The task: Repeat every line of the data exactly; no picture belongs in the copy.
____________
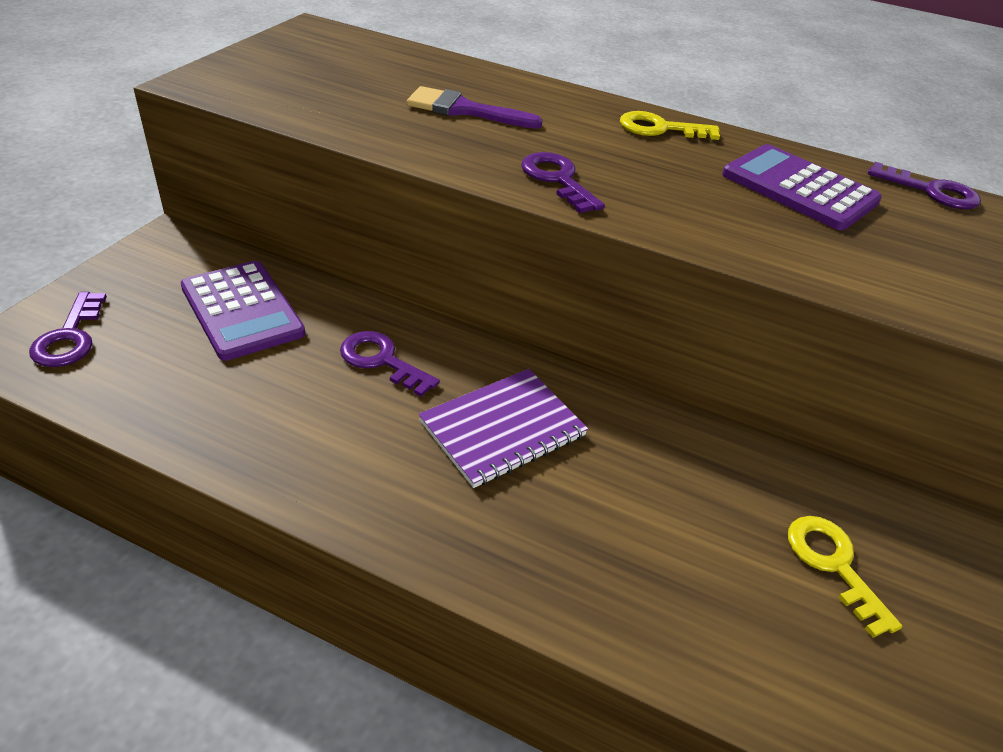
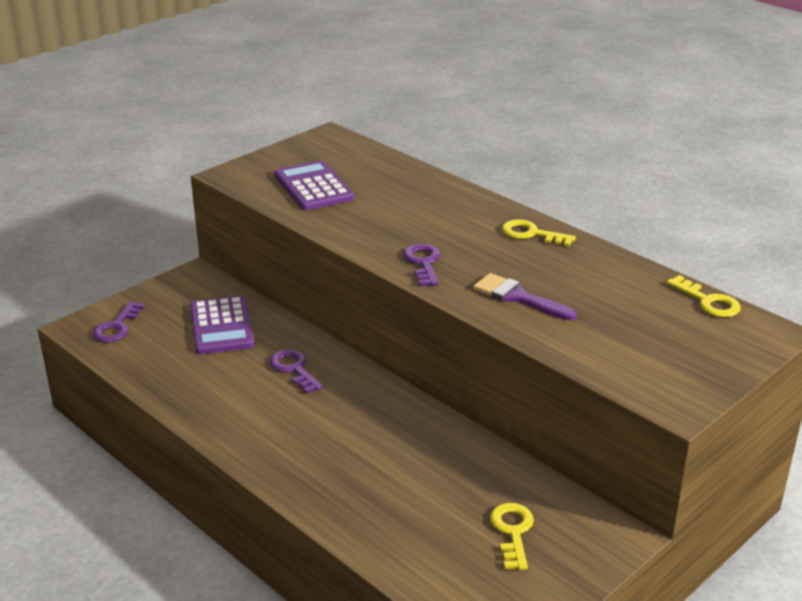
camera: 25 degrees right, 10 degrees down
(464, 110) = (395, 208): purple brush -> purple brush (518, 297)
(503, 429) = (348, 420): purple notebook -> none
(799, 188) = (598, 288): purple calculator -> purple calculator (313, 187)
(931, 191) = (708, 301): purple key -> yellow key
____________
Exercise output:
camera: 25 degrees right, 10 degrees down
(464, 110) = (395, 208): purple brush -> purple brush (518, 297)
(503, 429) = (348, 420): purple notebook -> none
(799, 188) = (598, 288): purple calculator -> purple calculator (313, 187)
(931, 191) = (708, 301): purple key -> yellow key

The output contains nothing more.